BRIEF
Go through the records and extract every line with the word "Playlist".

■ ■ ■ ■ ■

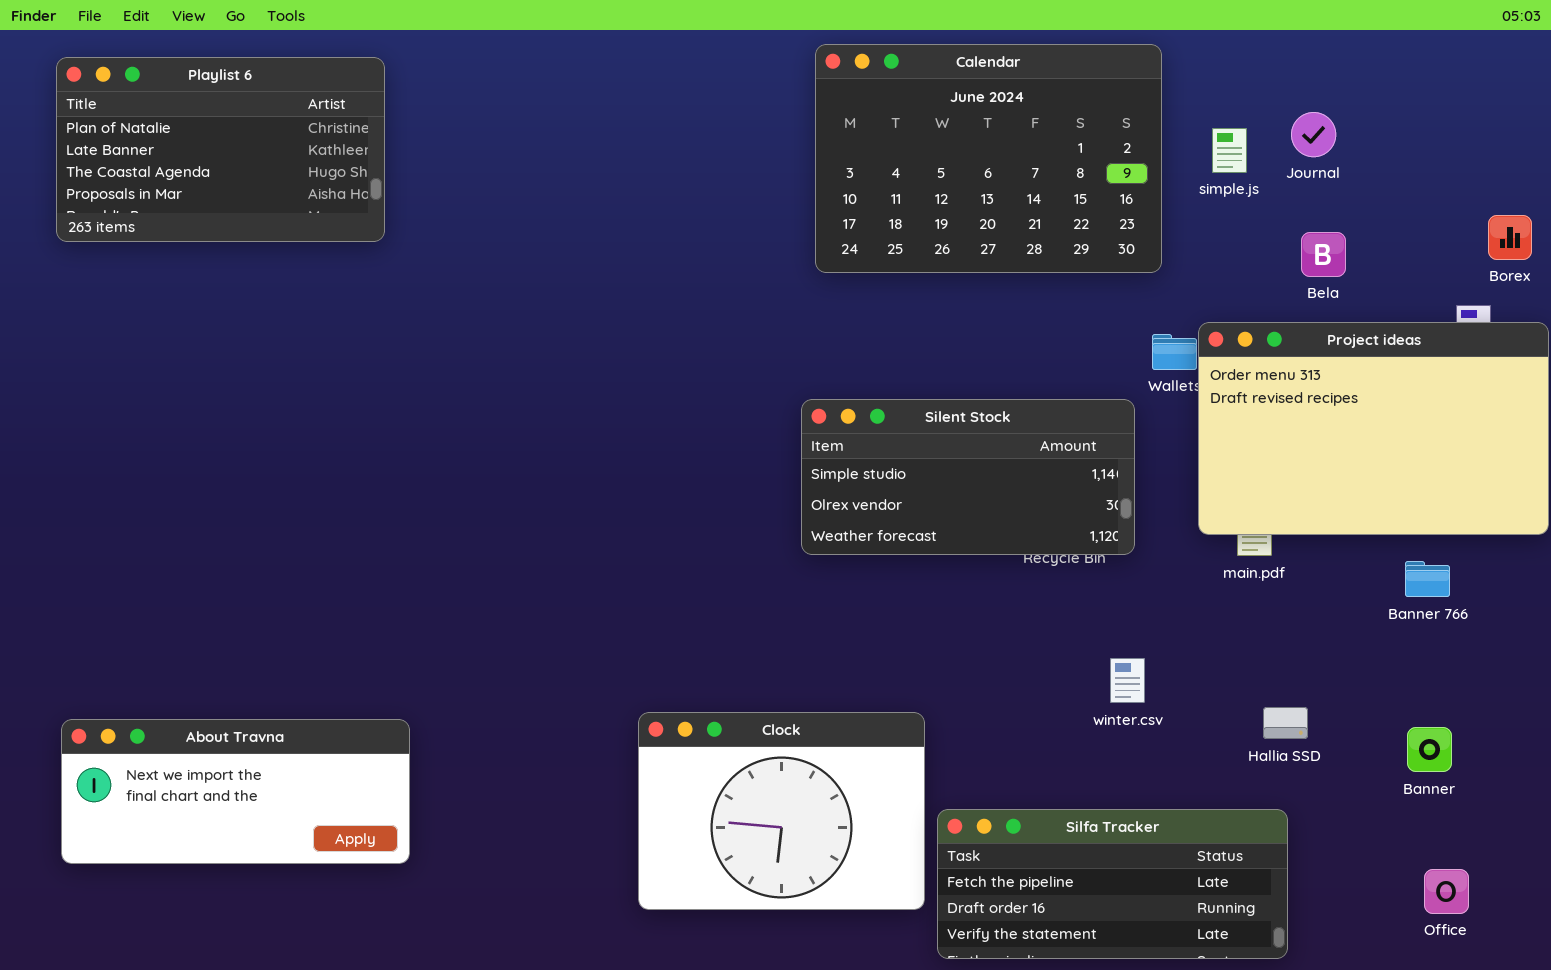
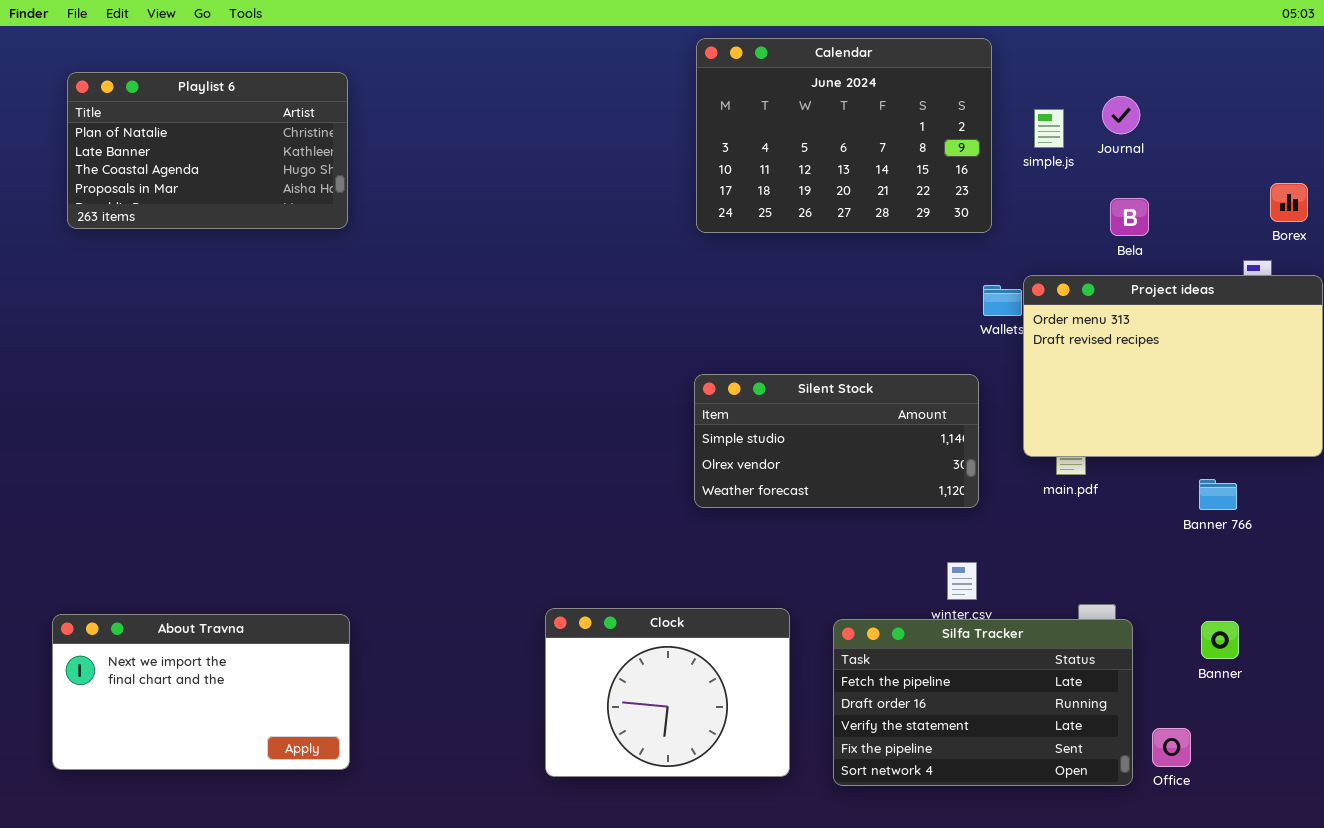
Playlist 6: [56,57,385,242] -> [67,72,348,229], moved
Silent Stock: [801,399,1135,555] -> [694,374,979,508], moved
About Travna: [61,719,410,864] -> [52,614,350,770], resized
Silfa Tracker: [937,809,1288,959] -> [833,619,1133,786], moved, resized
Office: [1424,869,1469,914] -> [1152,728,1191,767], moved

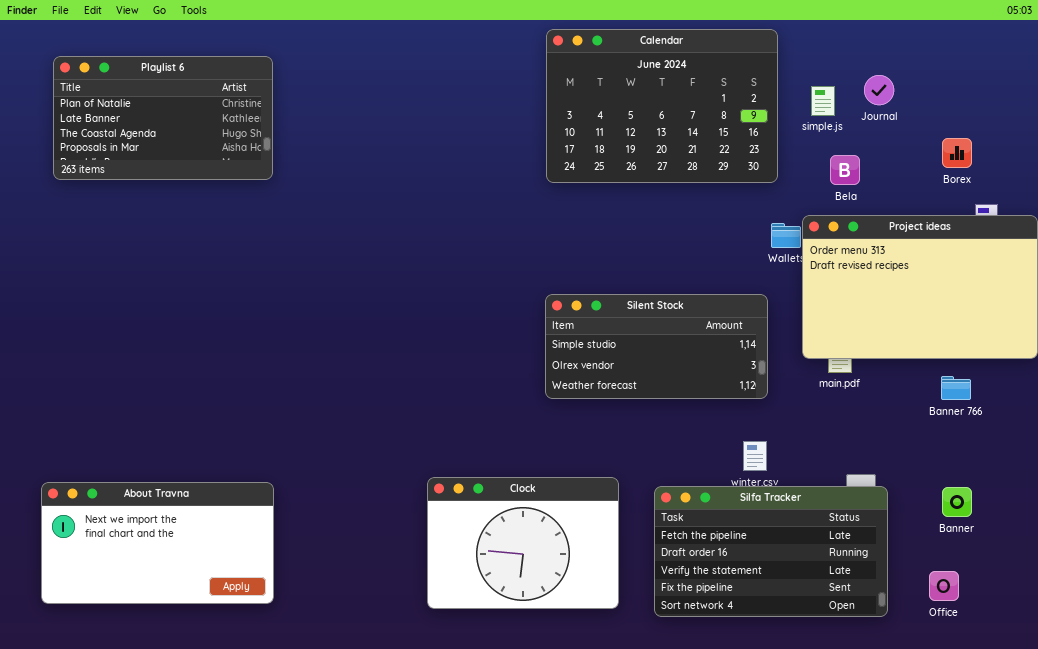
Borex: [1270,183,1308,222] -> [942,138,972,168], moved
Bela: [1110,198,1149,236] -> [830,155,860,185], moved
Office: [1152,728,1191,767] -> [929,571,959,601], moved

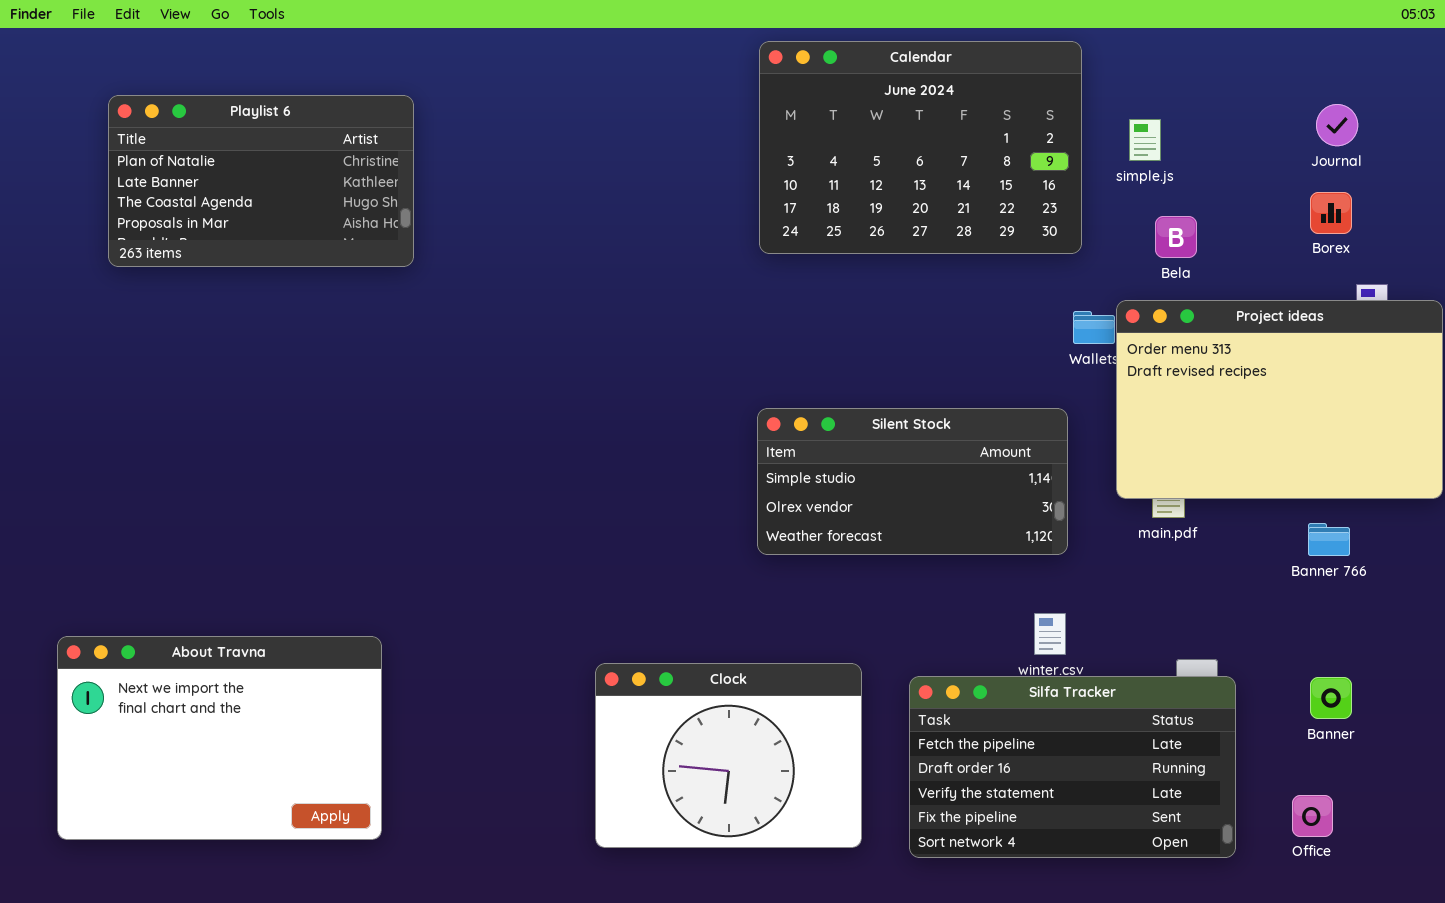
Playlist 6: [53,56,273,180] -> [108,95,414,267], moved
Journal: [864,75,894,105] -> [1316,104,1358,146], moved
About Travna: [41,482,274,604] -> [57,636,382,840], resized

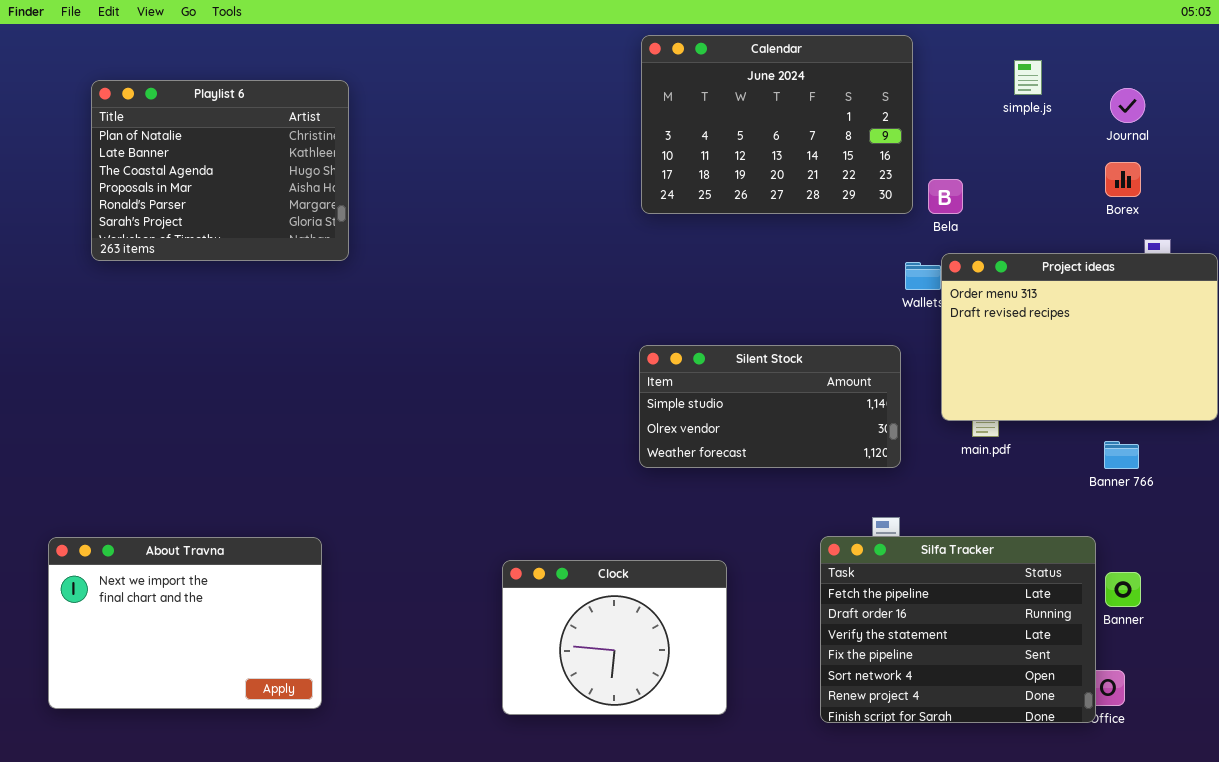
Playlist 6: [108,95,414,267] -> [91,80,349,261], resized
simple.js: [1129,119,1161,161] -> [1014,60,1042,95], moved
Bela: [1155,216,1197,258] -> [928,179,963,214], moved
Silfa Tracker: [909,676,1236,858] -> [820,536,1096,723], moved, resized

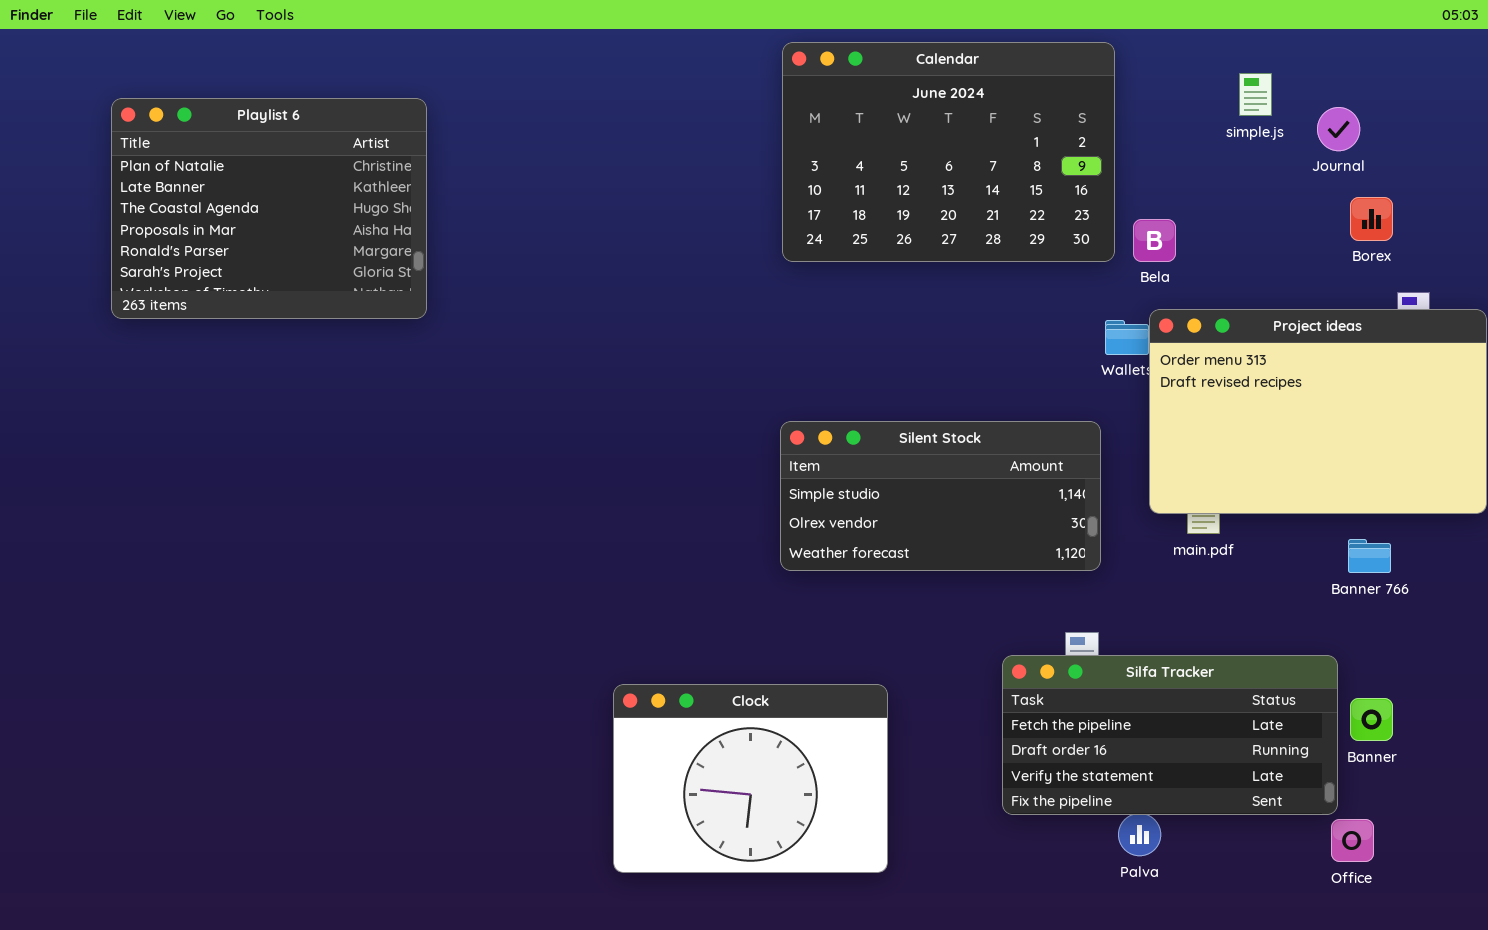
Journal: [1110,88,1145,123] -> [1317,107,1360,151], moved
Silfa Tracker: [820,536,1096,723] -> [1002,655,1338,815], resized
About Travna: [48,537,322,709] -> none, closed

■ ■ ■ ■ ■

WRITTEN SOLUTION
Playlist 6: [56,57,385,242] -> [67,72,348,229], moved
Playlist 6: [53,56,273,180] -> [108,95,414,267], moved
Playlist 6: [108,95,414,267] -> [91,80,349,261], resized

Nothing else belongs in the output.